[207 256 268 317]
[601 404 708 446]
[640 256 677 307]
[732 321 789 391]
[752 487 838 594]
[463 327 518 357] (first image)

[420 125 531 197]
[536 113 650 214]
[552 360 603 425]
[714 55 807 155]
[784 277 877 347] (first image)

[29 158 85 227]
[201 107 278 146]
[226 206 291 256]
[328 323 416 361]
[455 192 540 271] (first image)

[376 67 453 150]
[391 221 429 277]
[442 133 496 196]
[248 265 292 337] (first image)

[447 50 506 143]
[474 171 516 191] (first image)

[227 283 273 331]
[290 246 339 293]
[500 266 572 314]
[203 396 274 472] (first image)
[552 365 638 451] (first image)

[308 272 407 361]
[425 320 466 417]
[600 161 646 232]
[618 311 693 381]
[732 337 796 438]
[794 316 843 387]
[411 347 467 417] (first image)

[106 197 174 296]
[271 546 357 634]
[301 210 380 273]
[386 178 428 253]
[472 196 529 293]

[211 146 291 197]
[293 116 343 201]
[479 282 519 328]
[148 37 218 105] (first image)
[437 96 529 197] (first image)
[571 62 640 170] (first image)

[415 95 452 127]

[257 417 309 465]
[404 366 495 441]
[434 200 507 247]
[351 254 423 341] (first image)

__Directions__: The data above needs to be retyped in full, exactly as given.

__Solution for this problem__:
[207 256 268 317]
[601 404 708 446]
[640 256 677 307]
[732 321 789 391]
[752 487 838 594]
[463 327 518 357] (first image)

[420 125 531 197]
[536 113 650 214]
[552 360 603 425]
[714 55 807 155]
[784 277 877 347] (first image)

[29 158 85 227]
[201 107 278 146]
[226 206 291 256]
[328 323 416 361]
[455 192 540 271] (first image)

[376 67 453 150]
[391 221 429 277]
[442 133 496 196]
[248 265 292 337] (first image)

[447 50 506 143]
[474 171 516 191] (first image)

[227 283 273 331]
[290 246 339 293]
[500 266 572 314]
[203 396 274 472] (first image)
[552 365 638 451] (first image)

[308 272 407 361]
[425 320 466 417]
[600 161 646 232]
[618 311 693 381]
[732 337 796 438]
[794 316 843 387]
[411 347 467 417] (first image)

[106 197 174 296]
[271 546 357 634]
[301 210 380 273]
[386 178 428 253]
[472 196 529 293]

[211 146 291 197]
[293 116 343 201]
[479 282 519 328]
[148 37 218 105] (first image)
[437 96 529 197] (first image)
[571 62 640 170] (first image)

[415 95 452 127]

[257 417 309 465]
[404 366 495 441]
[434 200 507 247]
[351 254 423 341] (first image)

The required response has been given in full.